- **Records to use**:
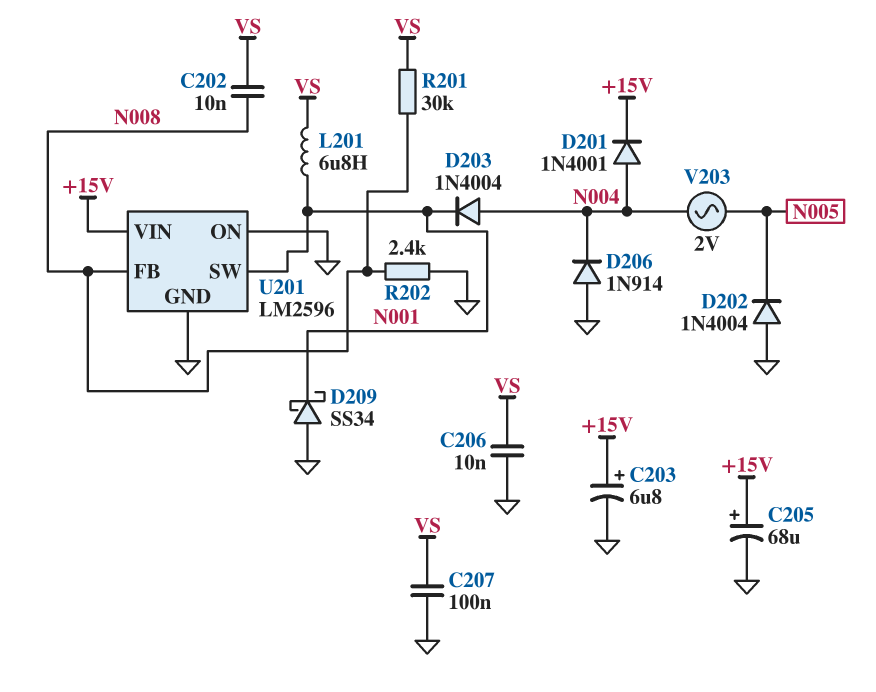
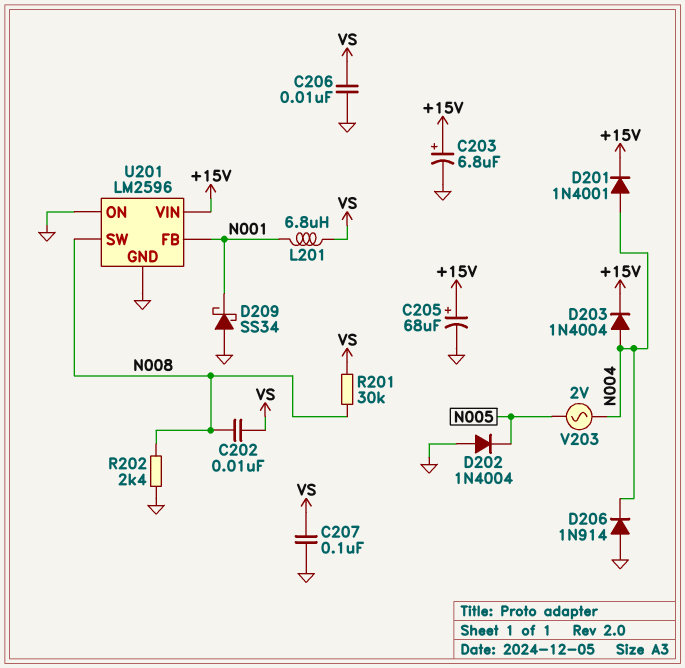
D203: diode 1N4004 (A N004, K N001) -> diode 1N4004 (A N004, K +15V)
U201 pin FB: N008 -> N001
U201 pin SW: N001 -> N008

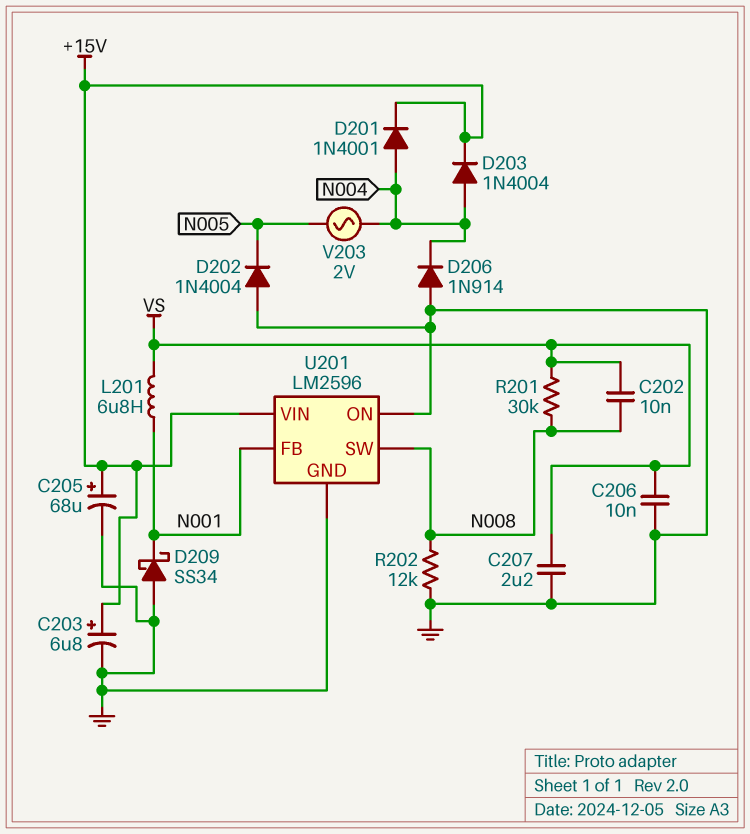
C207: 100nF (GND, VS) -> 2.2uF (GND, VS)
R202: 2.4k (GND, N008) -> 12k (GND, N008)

- **Aim of the exercise**: Find the line that contains "C207: 100nF (GND, VS) -> 2.2uF (GND, VS)". Copy it and every line after it to the end of the records, exactly, and nothing more.

- **Response box**:
C207: 100nF (GND, VS) -> 2.2uF (GND, VS)
R202: 2.4k (GND, N008) -> 12k (GND, N008)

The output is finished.